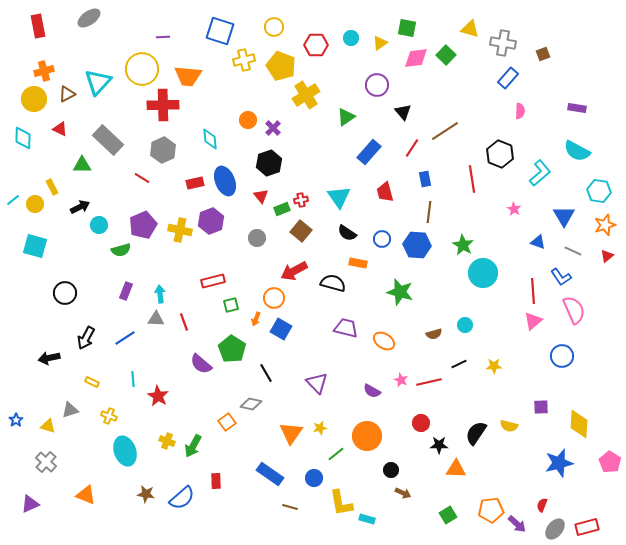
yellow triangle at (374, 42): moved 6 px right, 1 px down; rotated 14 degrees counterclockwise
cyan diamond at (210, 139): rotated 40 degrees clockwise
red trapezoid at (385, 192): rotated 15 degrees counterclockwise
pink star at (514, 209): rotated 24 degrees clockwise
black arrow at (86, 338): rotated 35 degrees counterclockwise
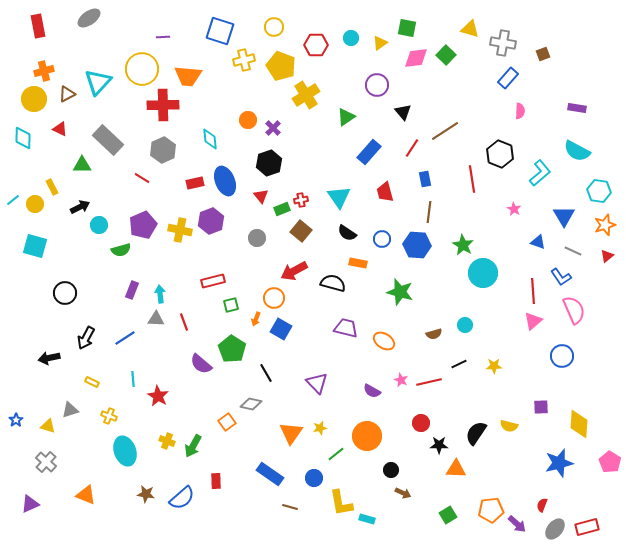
purple rectangle at (126, 291): moved 6 px right, 1 px up
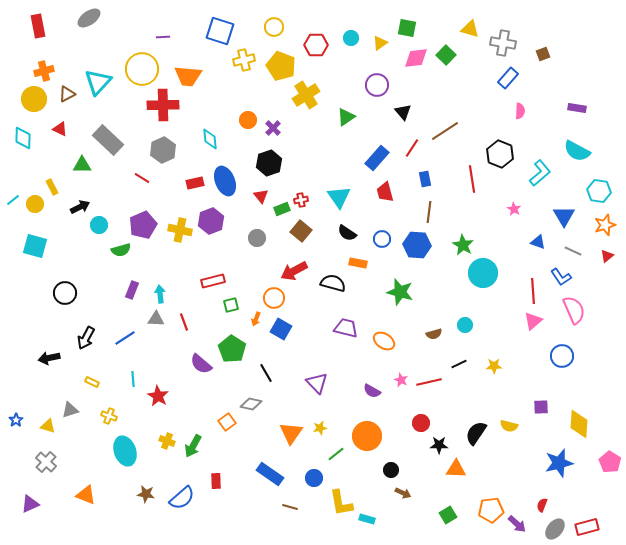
blue rectangle at (369, 152): moved 8 px right, 6 px down
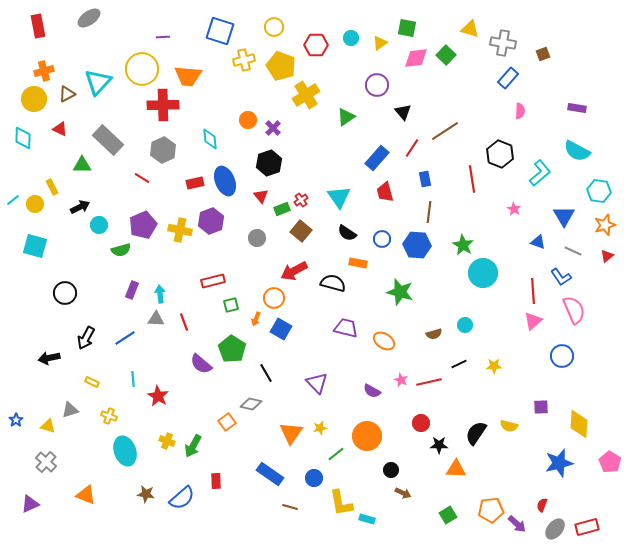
red cross at (301, 200): rotated 24 degrees counterclockwise
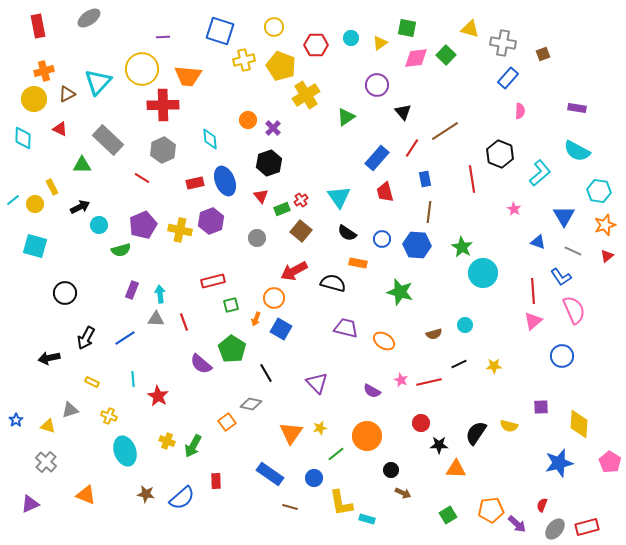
green star at (463, 245): moved 1 px left, 2 px down
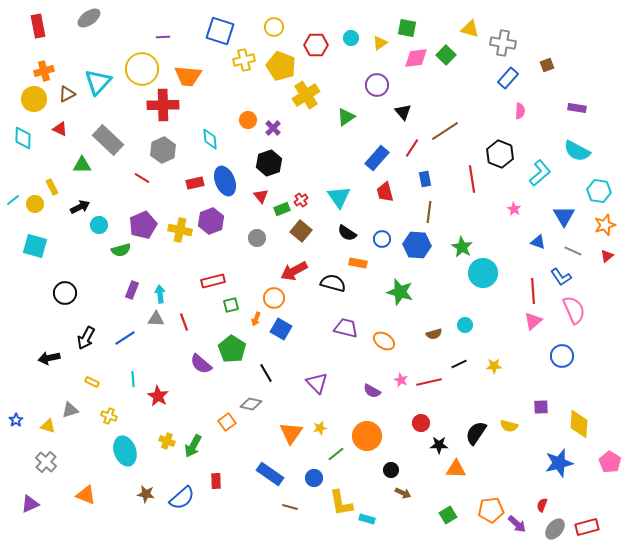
brown square at (543, 54): moved 4 px right, 11 px down
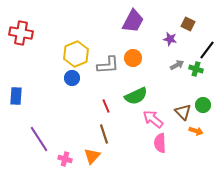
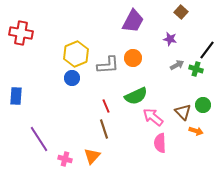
brown square: moved 7 px left, 12 px up; rotated 16 degrees clockwise
pink arrow: moved 2 px up
brown line: moved 5 px up
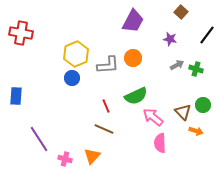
black line: moved 15 px up
brown line: rotated 48 degrees counterclockwise
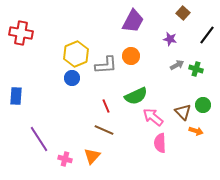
brown square: moved 2 px right, 1 px down
orange circle: moved 2 px left, 2 px up
gray L-shape: moved 2 px left
brown line: moved 1 px down
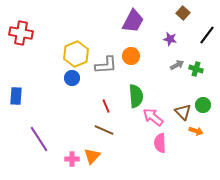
green semicircle: rotated 70 degrees counterclockwise
pink cross: moved 7 px right; rotated 16 degrees counterclockwise
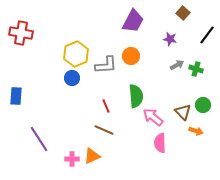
orange triangle: rotated 24 degrees clockwise
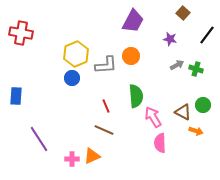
brown triangle: rotated 18 degrees counterclockwise
pink arrow: rotated 20 degrees clockwise
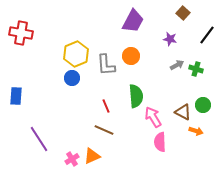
gray L-shape: rotated 90 degrees clockwise
pink semicircle: moved 1 px up
pink cross: rotated 32 degrees counterclockwise
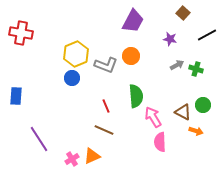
black line: rotated 24 degrees clockwise
gray L-shape: rotated 65 degrees counterclockwise
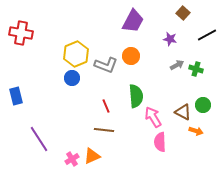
blue rectangle: rotated 18 degrees counterclockwise
brown line: rotated 18 degrees counterclockwise
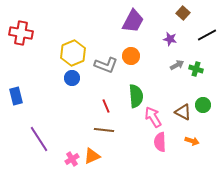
yellow hexagon: moved 3 px left, 1 px up
orange arrow: moved 4 px left, 10 px down
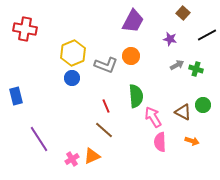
red cross: moved 4 px right, 4 px up
brown line: rotated 36 degrees clockwise
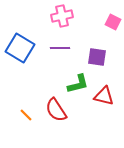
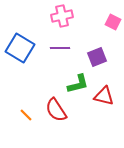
purple square: rotated 30 degrees counterclockwise
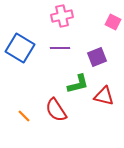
orange line: moved 2 px left, 1 px down
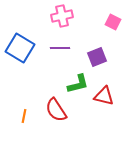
orange line: rotated 56 degrees clockwise
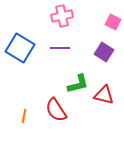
purple square: moved 7 px right, 5 px up; rotated 36 degrees counterclockwise
red triangle: moved 1 px up
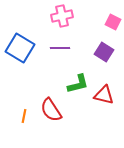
red semicircle: moved 5 px left
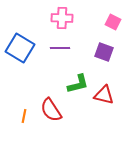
pink cross: moved 2 px down; rotated 15 degrees clockwise
purple square: rotated 12 degrees counterclockwise
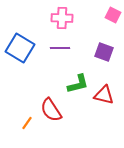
pink square: moved 7 px up
orange line: moved 3 px right, 7 px down; rotated 24 degrees clockwise
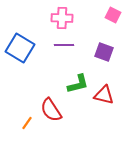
purple line: moved 4 px right, 3 px up
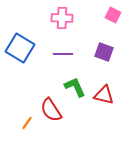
purple line: moved 1 px left, 9 px down
green L-shape: moved 3 px left, 3 px down; rotated 100 degrees counterclockwise
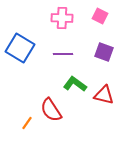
pink square: moved 13 px left, 1 px down
green L-shape: moved 3 px up; rotated 30 degrees counterclockwise
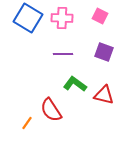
blue square: moved 8 px right, 30 px up
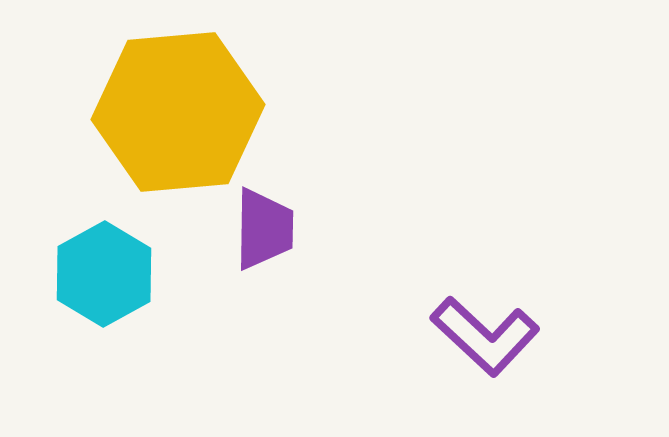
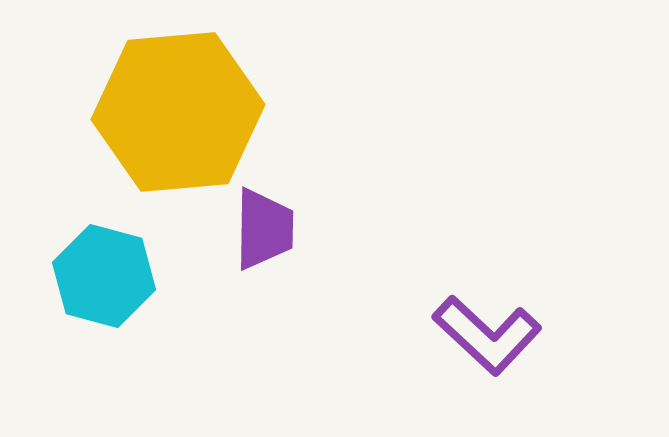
cyan hexagon: moved 2 px down; rotated 16 degrees counterclockwise
purple L-shape: moved 2 px right, 1 px up
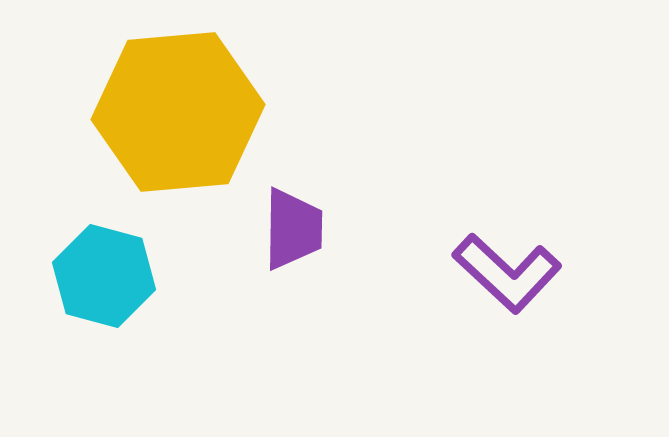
purple trapezoid: moved 29 px right
purple L-shape: moved 20 px right, 62 px up
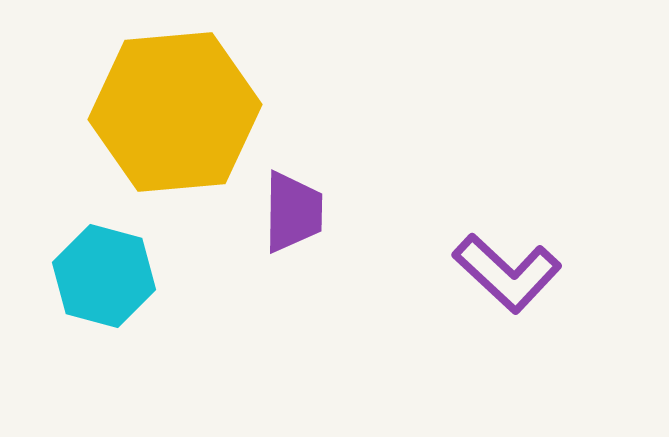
yellow hexagon: moved 3 px left
purple trapezoid: moved 17 px up
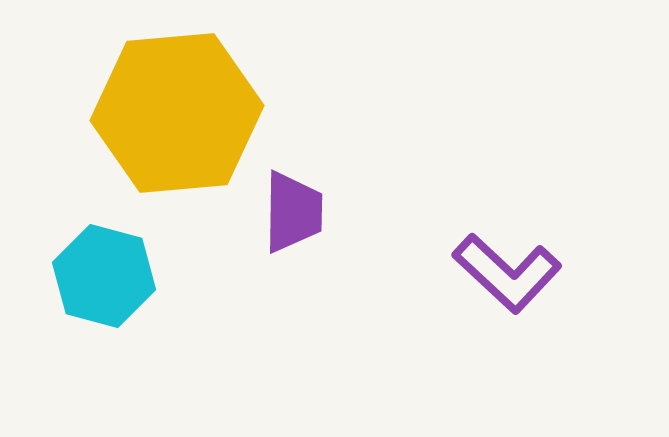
yellow hexagon: moved 2 px right, 1 px down
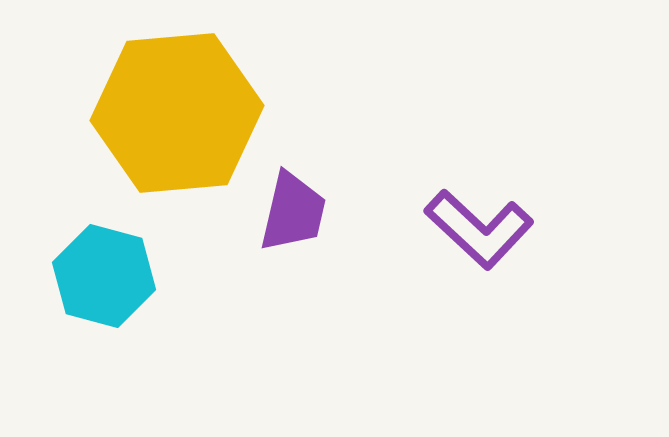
purple trapezoid: rotated 12 degrees clockwise
purple L-shape: moved 28 px left, 44 px up
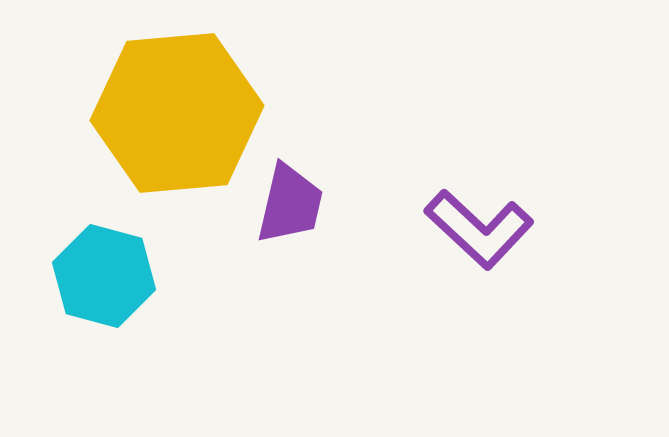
purple trapezoid: moved 3 px left, 8 px up
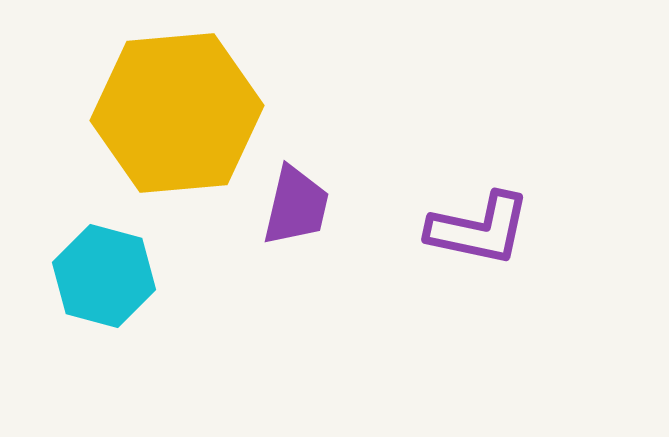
purple trapezoid: moved 6 px right, 2 px down
purple L-shape: rotated 31 degrees counterclockwise
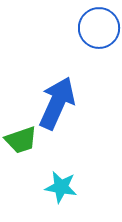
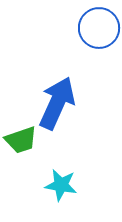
cyan star: moved 2 px up
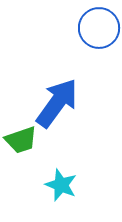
blue arrow: rotated 12 degrees clockwise
cyan star: rotated 12 degrees clockwise
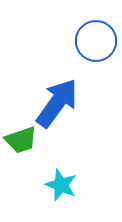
blue circle: moved 3 px left, 13 px down
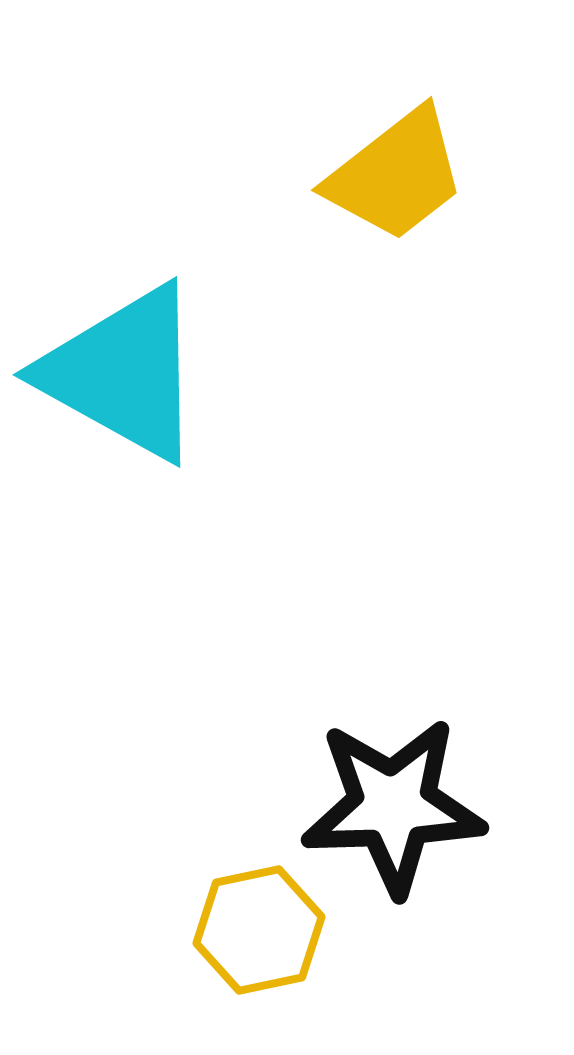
***
Express everything from the start of the rows through the line holding "black arrow at", inclusive, as a Markdown table with an Index column numbering each line and a Line column giving its text, leaving out blank lines and the pictures.

| Index | Line |
|---|---|
| 1 | yellow triangle at (374, 42): moved 6 px right, 1 px down; rotated 14 degrees counterclockwise |
| 2 | cyan diamond at (210, 139): rotated 40 degrees clockwise |
| 3 | red trapezoid at (385, 192): rotated 15 degrees counterclockwise |
| 4 | pink star at (514, 209): rotated 24 degrees clockwise |
| 5 | black arrow at (86, 338): rotated 35 degrees counterclockwise |